» Your goal: Transcribe the tail of the listing: start at the line containing "colour: black cube" and stop after the last line, keeping every character as is and adding nothing.

» Dataset extract:
_ _ _ _

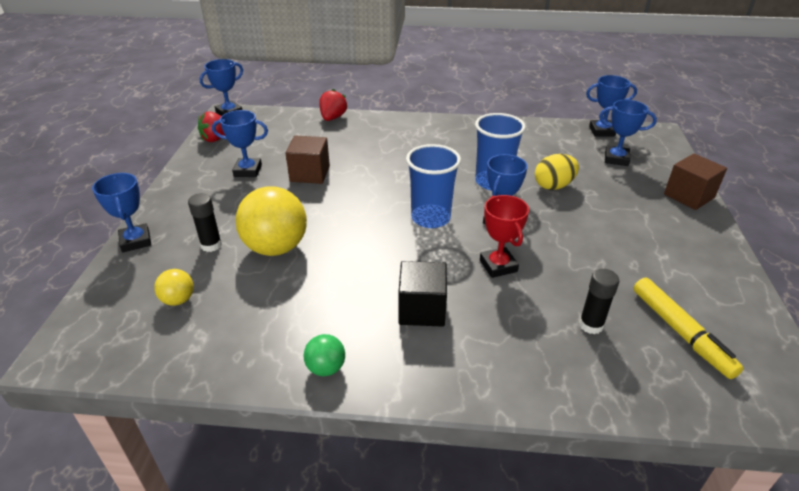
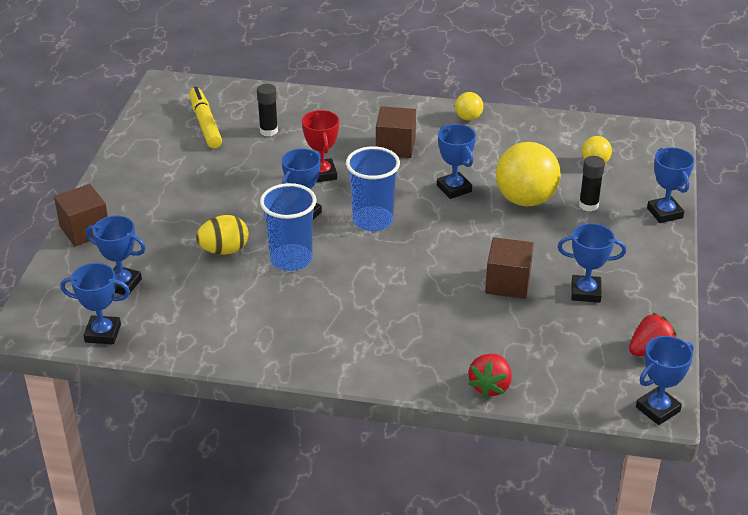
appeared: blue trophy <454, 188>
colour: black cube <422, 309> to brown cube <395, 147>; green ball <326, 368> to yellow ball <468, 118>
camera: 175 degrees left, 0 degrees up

_ _ _ _

» Reply:
colour: black cube <422, 309> to brown cube <395, 147>; green ball <326, 368> to yellow ball <468, 118>
camera: 175 degrees left, 0 degrees up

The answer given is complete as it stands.